Having read the records, set them all down exactly as they appear.

◆ ◆ ◆ ◆ ◆

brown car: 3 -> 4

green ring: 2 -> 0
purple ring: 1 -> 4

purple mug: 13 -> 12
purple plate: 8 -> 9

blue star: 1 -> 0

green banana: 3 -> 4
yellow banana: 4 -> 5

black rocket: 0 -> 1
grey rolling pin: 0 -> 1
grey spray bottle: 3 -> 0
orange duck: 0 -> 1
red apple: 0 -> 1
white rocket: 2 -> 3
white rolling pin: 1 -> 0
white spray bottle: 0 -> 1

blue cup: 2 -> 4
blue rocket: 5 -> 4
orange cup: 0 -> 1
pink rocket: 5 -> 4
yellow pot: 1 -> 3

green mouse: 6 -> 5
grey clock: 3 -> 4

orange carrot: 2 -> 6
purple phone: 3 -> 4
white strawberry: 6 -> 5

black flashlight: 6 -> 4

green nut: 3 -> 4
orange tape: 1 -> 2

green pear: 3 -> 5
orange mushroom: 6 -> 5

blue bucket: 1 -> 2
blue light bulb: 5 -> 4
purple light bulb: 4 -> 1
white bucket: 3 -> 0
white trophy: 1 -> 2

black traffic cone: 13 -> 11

◆ ◆ ◆ ◆ ◆

### Solution
brown car: 3 -> 4

green ring: 2 -> 0
purple ring: 1 -> 4

purple mug: 13 -> 12
purple plate: 8 -> 9

blue star: 1 -> 0

green banana: 3 -> 4
yellow banana: 4 -> 5

black rocket: 0 -> 1
grey rolling pin: 0 -> 1
grey spray bottle: 3 -> 0
orange duck: 0 -> 1
red apple: 0 -> 1
white rocket: 2 -> 3
white rolling pin: 1 -> 0
white spray bottle: 0 -> 1

blue cup: 2 -> 4
blue rocket: 5 -> 4
orange cup: 0 -> 1
pink rocket: 5 -> 4
yellow pot: 1 -> 3

green mouse: 6 -> 5
grey clock: 3 -> 4

orange carrot: 2 -> 6
purple phone: 3 -> 4
white strawberry: 6 -> 5

black flashlight: 6 -> 4

green nut: 3 -> 4
orange tape: 1 -> 2

green pear: 3 -> 5
orange mushroom: 6 -> 5

blue bucket: 1 -> 2
blue light bulb: 5 -> 4
purple light bulb: 4 -> 1
white bucket: 3 -> 0
white trophy: 1 -> 2

black traffic cone: 13 -> 11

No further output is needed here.